_Task to complete:_ Transcribe every entry that follows exactly, omitting all pictures.

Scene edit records

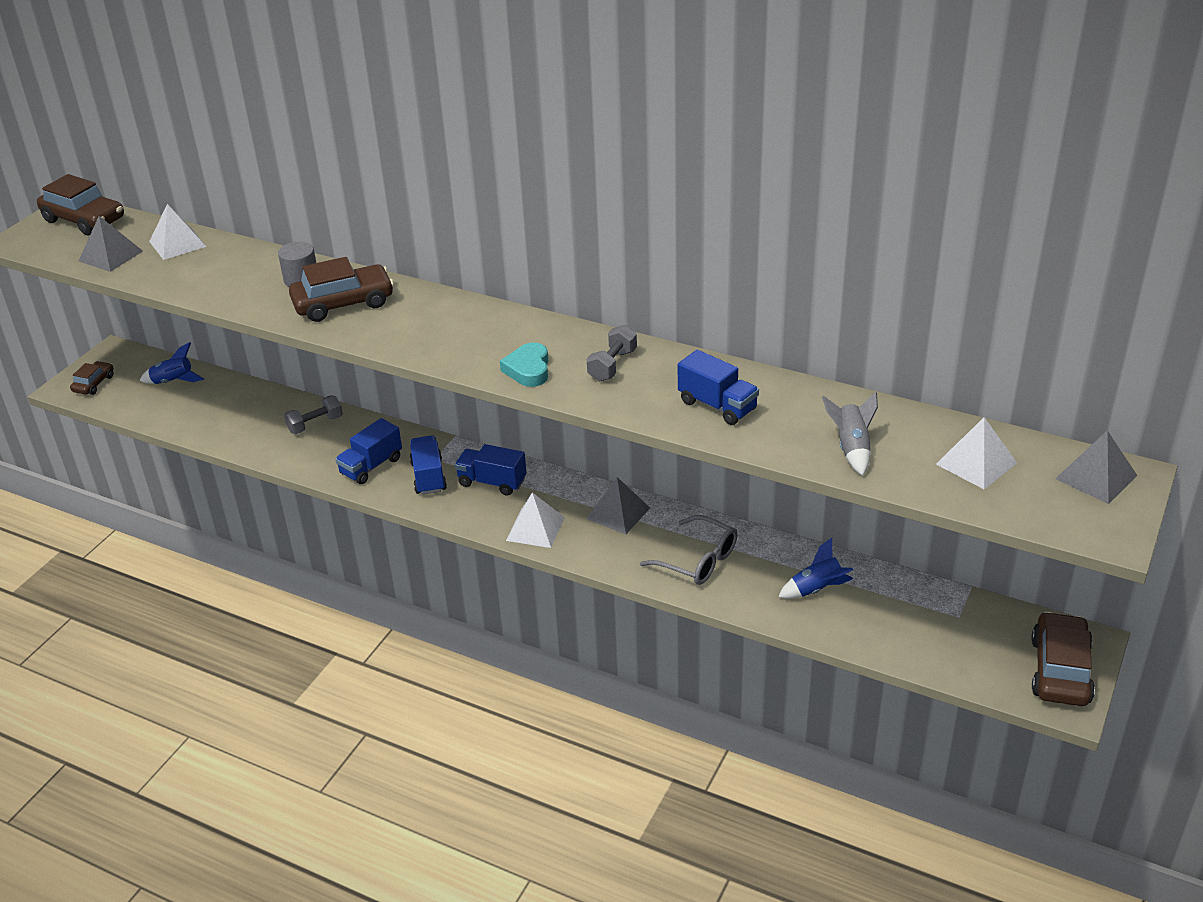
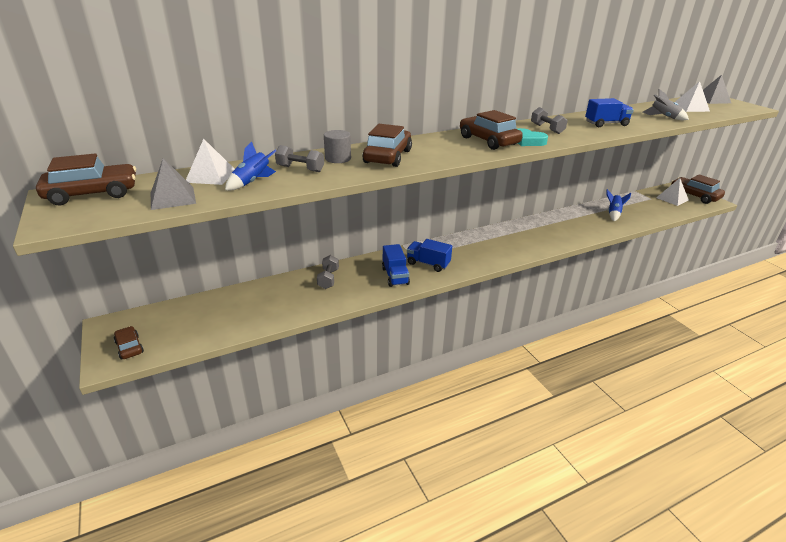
camera: 55 degrees left, 5 degrees down
(173, 382) = (193, 312): blue rocket -> blue rocket (252, 182)
(246, 275) = (300, 169): none -> grey dumbbell
(491, 341) = (488, 141): none -> brown car
(492, 482) = (455, 250): blue truck -> none
(535, 529) = (507, 253): white pyramid -> white pyramid (672, 199)
(618, 513) = (518, 231): grey pyramid -> none
(698, 560) = (571, 227): grey glasses -> none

_Output:_
camera: 55 degrees left, 5 degrees down
(173, 382) = (193, 312): blue rocket -> blue rocket (252, 182)
(246, 275) = (300, 169): none -> grey dumbbell
(491, 341) = (488, 141): none -> brown car
(492, 482) = (455, 250): blue truck -> none
(535, 529) = (507, 253): white pyramid -> white pyramid (672, 199)
(618, 513) = (518, 231): grey pyramid -> none
(698, 560) = (571, 227): grey glasses -> none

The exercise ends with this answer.